▶ TO DO: Wherever a line of the data contains "spun", copy that line.

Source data

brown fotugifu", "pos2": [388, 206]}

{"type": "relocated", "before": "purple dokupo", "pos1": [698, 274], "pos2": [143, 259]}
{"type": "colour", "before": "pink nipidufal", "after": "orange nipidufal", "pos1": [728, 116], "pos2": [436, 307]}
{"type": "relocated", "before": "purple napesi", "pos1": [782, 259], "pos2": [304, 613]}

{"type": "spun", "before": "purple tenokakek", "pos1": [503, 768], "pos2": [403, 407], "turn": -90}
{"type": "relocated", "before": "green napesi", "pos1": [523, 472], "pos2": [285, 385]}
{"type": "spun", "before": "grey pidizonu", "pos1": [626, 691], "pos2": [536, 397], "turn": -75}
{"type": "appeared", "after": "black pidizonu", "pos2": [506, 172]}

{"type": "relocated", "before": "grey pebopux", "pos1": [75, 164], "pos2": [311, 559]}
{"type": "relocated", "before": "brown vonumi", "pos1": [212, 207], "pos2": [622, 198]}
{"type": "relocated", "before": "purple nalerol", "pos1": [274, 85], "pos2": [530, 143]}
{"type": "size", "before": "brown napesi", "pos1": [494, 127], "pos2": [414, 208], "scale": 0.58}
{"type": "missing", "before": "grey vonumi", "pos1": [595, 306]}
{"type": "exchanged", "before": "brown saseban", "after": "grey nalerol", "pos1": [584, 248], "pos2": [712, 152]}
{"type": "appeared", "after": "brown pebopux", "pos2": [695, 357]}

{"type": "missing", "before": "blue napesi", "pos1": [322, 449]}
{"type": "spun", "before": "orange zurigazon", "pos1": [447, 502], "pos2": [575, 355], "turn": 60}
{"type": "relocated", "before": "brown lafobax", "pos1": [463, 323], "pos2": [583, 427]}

▶ REPLY TO THE EXERCISE:
{"type": "spun", "before": "purple tenokakek", "pos1": [503, 768], "pos2": [403, 407], "turn": -90}
{"type": "spun", "before": "grey pidizonu", "pos1": [626, 691], "pos2": [536, 397], "turn": -75}
{"type": "spun", "before": "orange zurigazon", "pos1": [447, 502], "pos2": [575, 355], "turn": 60}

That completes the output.